• _Your goal_
Please transcribe the data below in full. Omit any picture you find in it.

• _Provided material_
+ + + + +

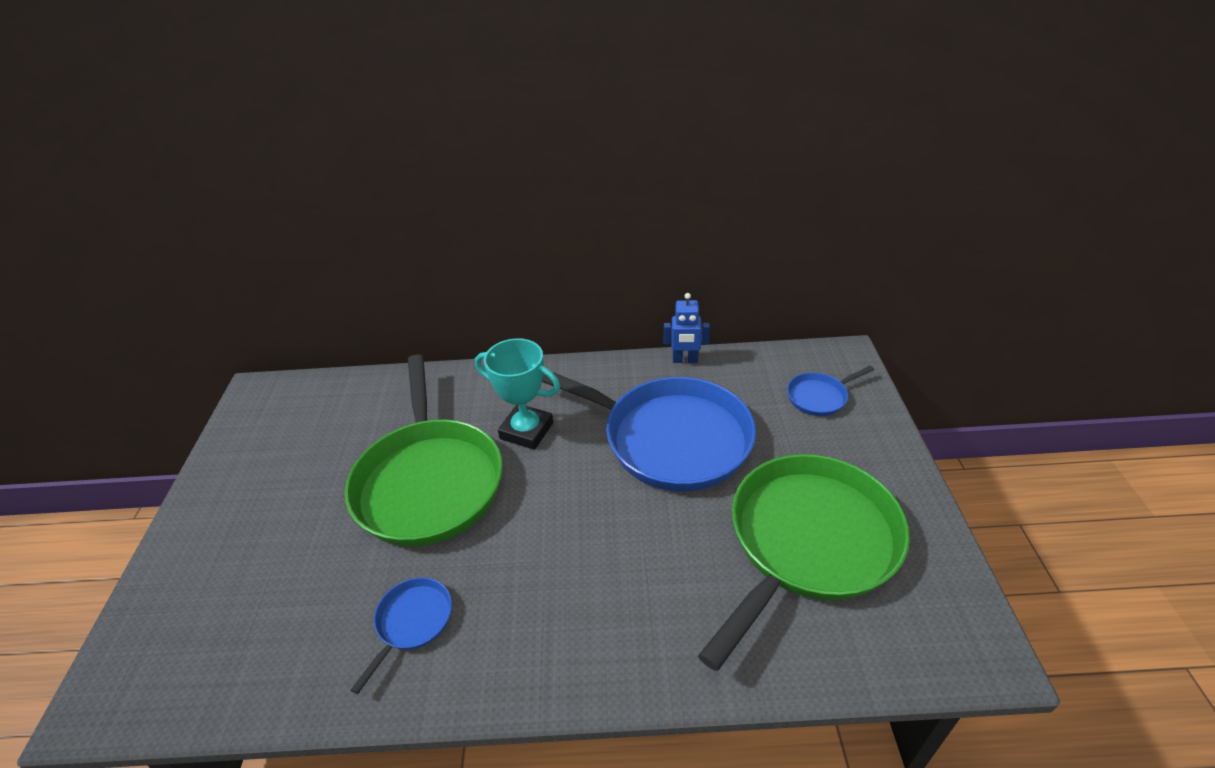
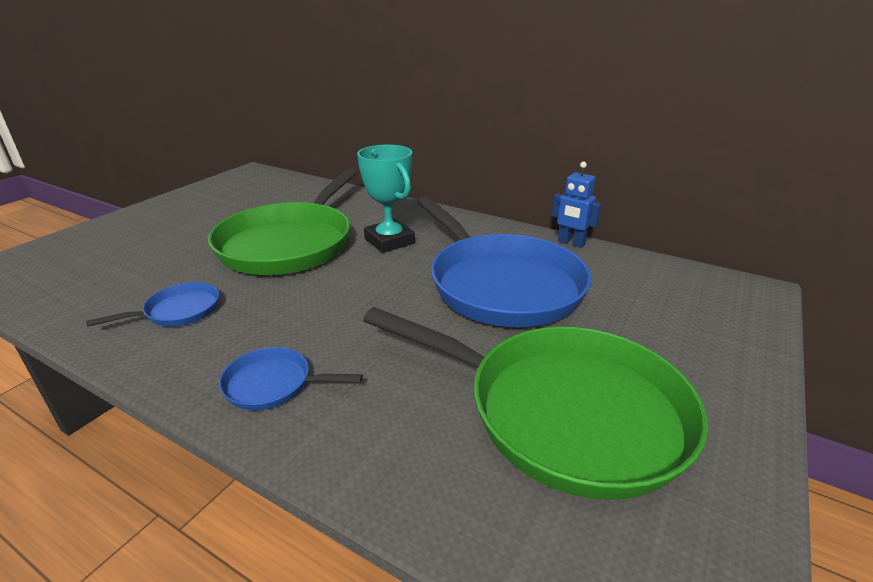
camera: 30 degrees right, 10 degrees down
(808, 542) = (563, 412): green pan -> green pan turned 45 degrees clockwise
(819, 397) = (692, 309): blue pan -> blue pan (273, 384)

+ + + + +

• _Written solution_
camera: 30 degrees right, 10 degrees down
(808, 542) = (563, 412): green pan -> green pan turned 45 degrees clockwise
(819, 397) = (692, 309): blue pan -> blue pan (273, 384)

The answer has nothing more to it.